-- Opening Marker --
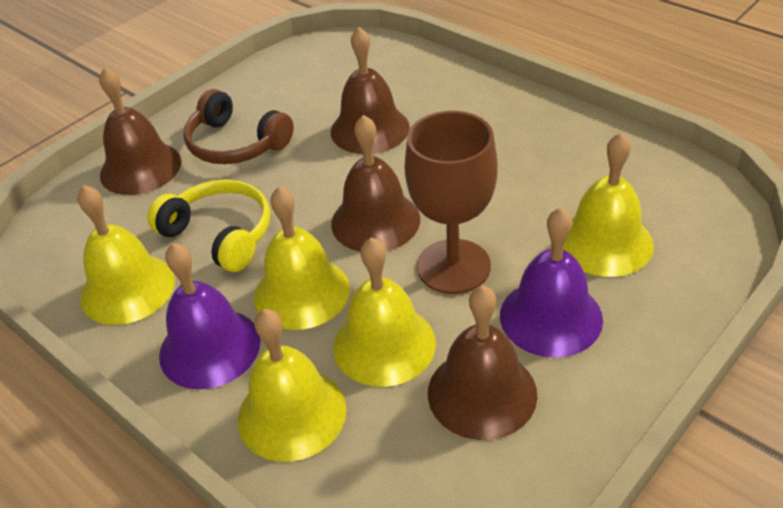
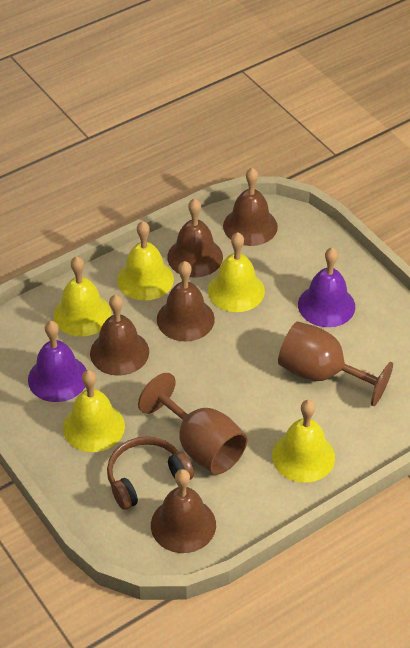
brown bell: 4 -> 5
brown goblet: 1 -> 2
yellow headphones: 1 -> 0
-- Closing Marker --
Print every line above exactly as given, but not the pictures.

brown bell: 4 -> 5
brown goblet: 1 -> 2
yellow headphones: 1 -> 0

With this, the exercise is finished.